Word for word, retype the first line of the records and every following line through the one containing "C2: 33uF (GND, N5)".

########

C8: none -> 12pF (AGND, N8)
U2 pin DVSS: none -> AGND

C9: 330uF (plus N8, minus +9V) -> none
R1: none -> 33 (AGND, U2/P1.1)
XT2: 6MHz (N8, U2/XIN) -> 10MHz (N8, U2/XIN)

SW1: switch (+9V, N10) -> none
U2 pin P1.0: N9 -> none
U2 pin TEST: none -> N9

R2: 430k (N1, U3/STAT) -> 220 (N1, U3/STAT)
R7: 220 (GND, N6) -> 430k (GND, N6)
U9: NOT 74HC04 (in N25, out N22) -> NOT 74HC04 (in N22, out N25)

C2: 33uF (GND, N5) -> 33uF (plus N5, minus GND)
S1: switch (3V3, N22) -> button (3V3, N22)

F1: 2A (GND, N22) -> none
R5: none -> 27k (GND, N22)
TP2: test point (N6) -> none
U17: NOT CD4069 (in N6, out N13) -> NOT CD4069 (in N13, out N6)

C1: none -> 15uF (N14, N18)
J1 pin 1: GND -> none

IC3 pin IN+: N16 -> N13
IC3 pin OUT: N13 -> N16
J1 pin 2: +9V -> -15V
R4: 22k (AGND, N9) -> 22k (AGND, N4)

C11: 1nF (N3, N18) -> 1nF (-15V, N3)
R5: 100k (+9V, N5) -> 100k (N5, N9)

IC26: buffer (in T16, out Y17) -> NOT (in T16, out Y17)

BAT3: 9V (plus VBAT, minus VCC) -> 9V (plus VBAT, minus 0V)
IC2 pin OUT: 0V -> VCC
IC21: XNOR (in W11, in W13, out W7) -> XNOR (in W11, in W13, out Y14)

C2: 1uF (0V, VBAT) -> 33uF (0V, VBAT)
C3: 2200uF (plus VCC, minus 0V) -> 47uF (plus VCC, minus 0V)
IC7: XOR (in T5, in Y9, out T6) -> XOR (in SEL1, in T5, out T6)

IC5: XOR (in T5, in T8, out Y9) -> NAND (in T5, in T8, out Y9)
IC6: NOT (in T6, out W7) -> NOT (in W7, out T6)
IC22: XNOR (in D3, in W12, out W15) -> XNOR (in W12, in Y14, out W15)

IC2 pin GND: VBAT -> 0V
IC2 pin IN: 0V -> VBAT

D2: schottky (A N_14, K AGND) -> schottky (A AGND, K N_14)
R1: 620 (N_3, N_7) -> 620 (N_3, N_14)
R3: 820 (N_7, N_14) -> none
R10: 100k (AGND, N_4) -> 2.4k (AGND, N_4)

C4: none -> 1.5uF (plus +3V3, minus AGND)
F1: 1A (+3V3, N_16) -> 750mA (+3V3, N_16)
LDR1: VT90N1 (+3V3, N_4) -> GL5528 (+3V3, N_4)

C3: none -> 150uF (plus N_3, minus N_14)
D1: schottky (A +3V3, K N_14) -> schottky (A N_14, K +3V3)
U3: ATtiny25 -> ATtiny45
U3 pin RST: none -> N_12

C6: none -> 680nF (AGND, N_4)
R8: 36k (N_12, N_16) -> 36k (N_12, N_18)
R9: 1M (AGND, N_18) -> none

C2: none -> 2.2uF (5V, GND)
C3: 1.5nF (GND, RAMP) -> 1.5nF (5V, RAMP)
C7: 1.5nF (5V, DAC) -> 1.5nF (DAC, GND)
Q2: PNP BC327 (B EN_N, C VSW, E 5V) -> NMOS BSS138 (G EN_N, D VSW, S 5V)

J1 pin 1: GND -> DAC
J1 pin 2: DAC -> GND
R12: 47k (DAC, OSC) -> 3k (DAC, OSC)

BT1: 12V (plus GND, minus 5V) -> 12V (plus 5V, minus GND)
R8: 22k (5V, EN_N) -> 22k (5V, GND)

########

● **Written reply**:
C8: none -> 12pF (AGND, N8)
U2 pin DVSS: none -> AGND

C9: 330uF (plus N8, minus +9V) -> none
R1: none -> 33 (AGND, U2/P1.1)
XT2: 6MHz (N8, U2/XIN) -> 10MHz (N8, U2/XIN)

SW1: switch (+9V, N10) -> none
U2 pin P1.0: N9 -> none
U2 pin TEST: none -> N9

R2: 430k (N1, U3/STAT) -> 220 (N1, U3/STAT)
R7: 220 (GND, N6) -> 430k (GND, N6)
U9: NOT 74HC04 (in N25, out N22) -> NOT 74HC04 (in N22, out N25)

C2: 33uF (GND, N5) -> 33uF (plus N5, minus GND)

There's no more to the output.